What needs to be done ->
The result should be the lines from the one holding "R9: 12k (NET1, NET7) -> 120k (NET1, NET7)" to the end of the records below, repeated exactly. No pictures.

Material provided ->
* * * * * * * * *

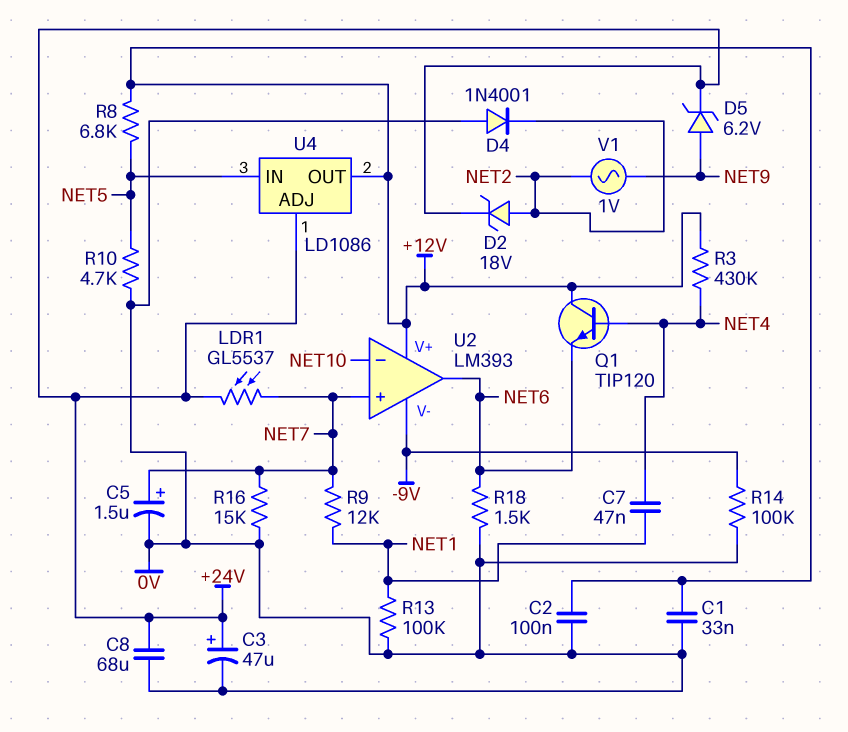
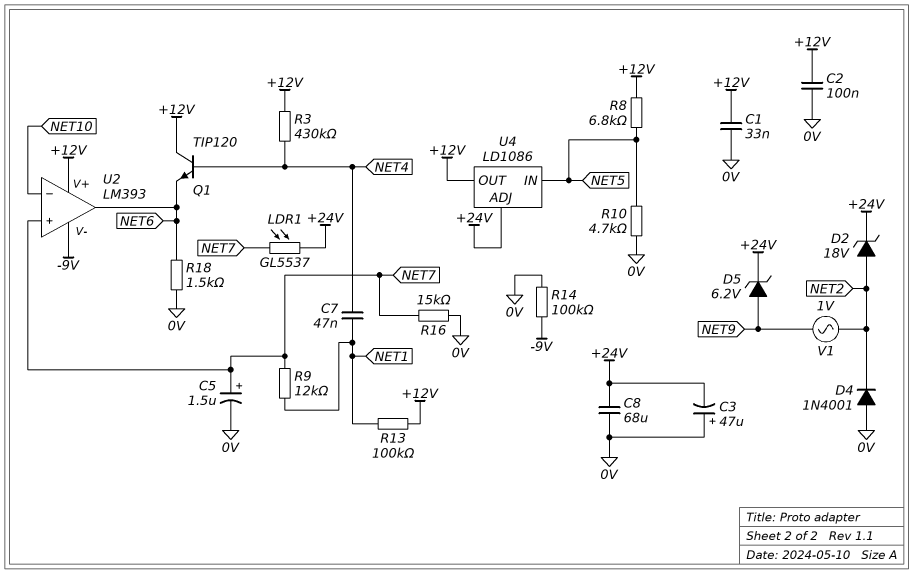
C3: 47uF (plus +24V, minus 0V) -> 47uF (plus 0V, minus +24V)
R13: 100k (0V, NET1) -> 100k (+12V, NET1)

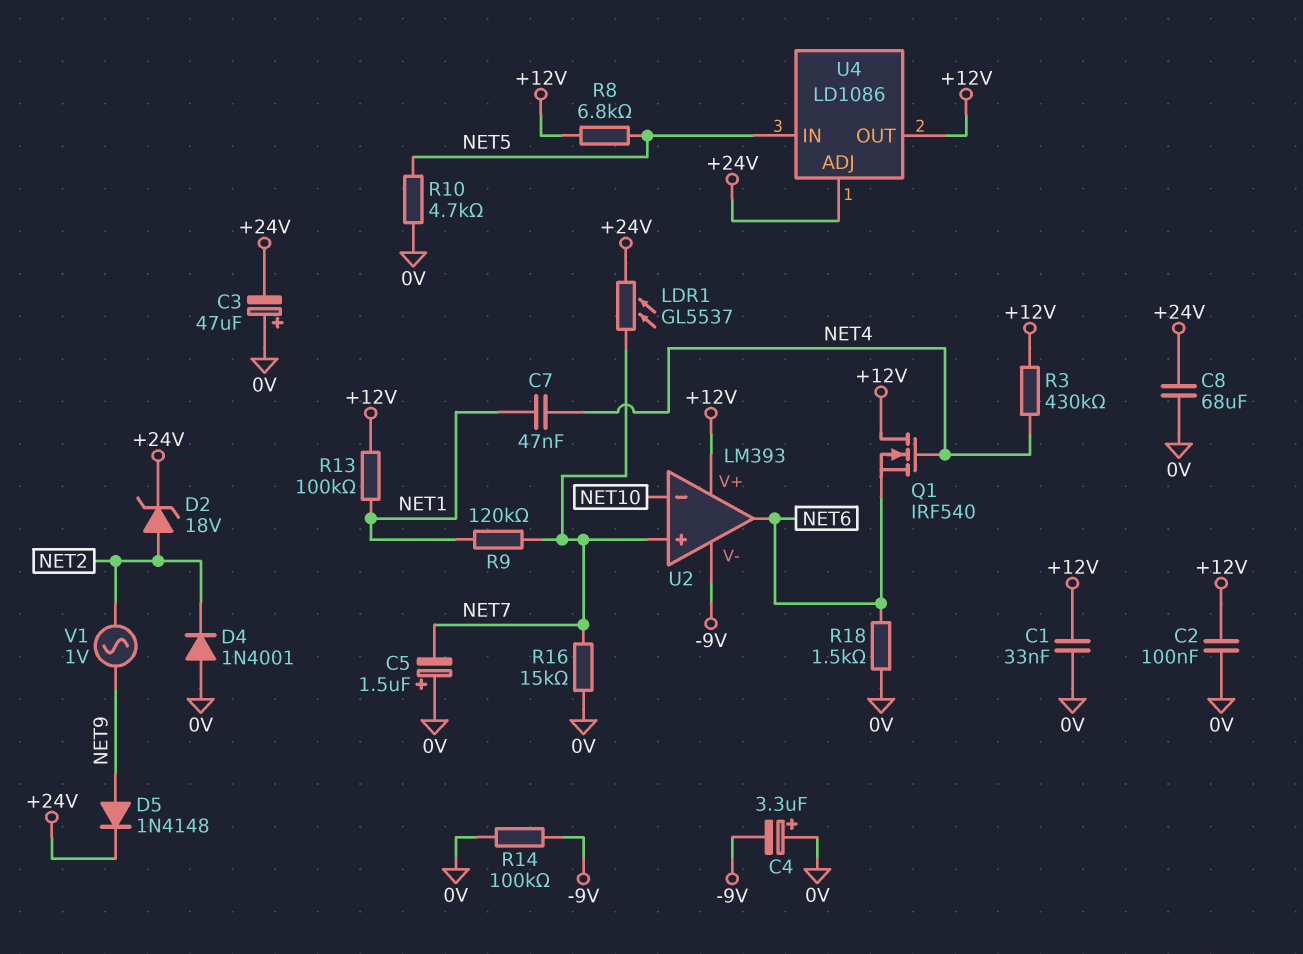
C4: none -> 3.3uF (plus 0V, minus -9V)
C5: 1.5uF (plus NET7, minus 0V) -> 1.5uF (plus 0V, minus NET7)
D5: zener 6.2V (A NET9, K +24V) -> diode 1N4148 (A NET9, K +24V)
Q1: NPN TIP120 (B NET4, C +12V, E NET6) -> NMOS IRF540 (G NET4, D +12V, S NET6)
R9: 12k (NET1, NET7) -> 120k (NET1, NET7)

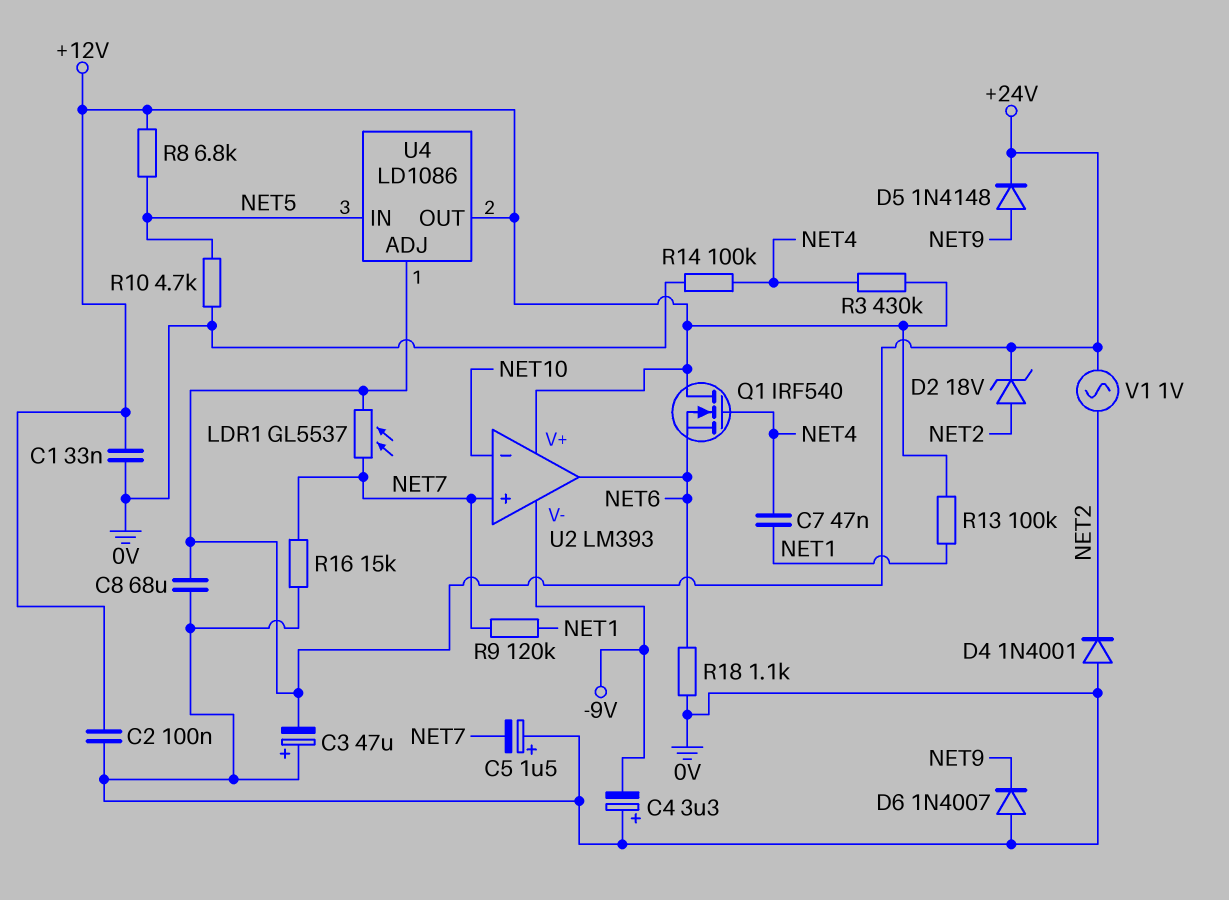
D6: none -> diode 1N4007 (A 0V, K NET9)
R14: 100k (-9V, 0V) -> 100k (0V, NET4)
R18: 1.5k (0V, NET6) -> 1.1k (0V, NET6)
V1: AC 1V (NET2, NET9) -> AC 1V (+24V, NET2)

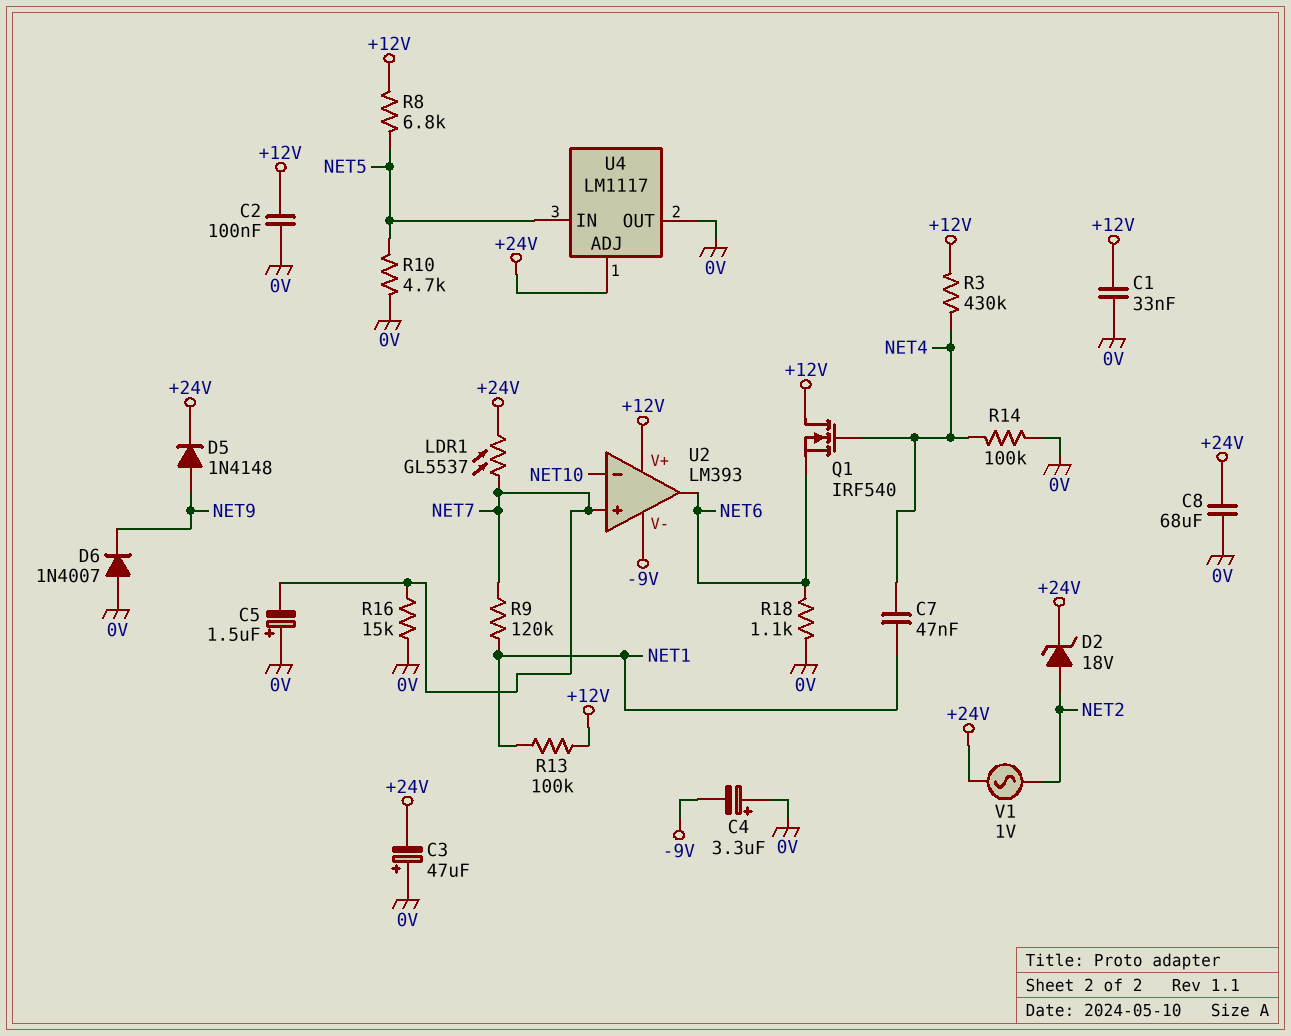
D4: diode 1N4001 (A 0V, K NET2) -> none
U4: LD1086 -> LM1117
U4 pin OUT: +12V -> 0V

* * * * * * * * *

Reply to the exercise ->
R9: 12k (NET1, NET7) -> 120k (NET1, NET7)

D6: none -> diode 1N4007 (A 0V, K NET9)
R14: 100k (-9V, 0V) -> 100k (0V, NET4)
R18: 1.5k (0V, NET6) -> 1.1k (0V, NET6)
V1: AC 1V (NET2, NET9) -> AC 1V (+24V, NET2)

D4: diode 1N4001 (A 0V, K NET2) -> none
U4: LD1086 -> LM1117
U4 pin OUT: +12V -> 0V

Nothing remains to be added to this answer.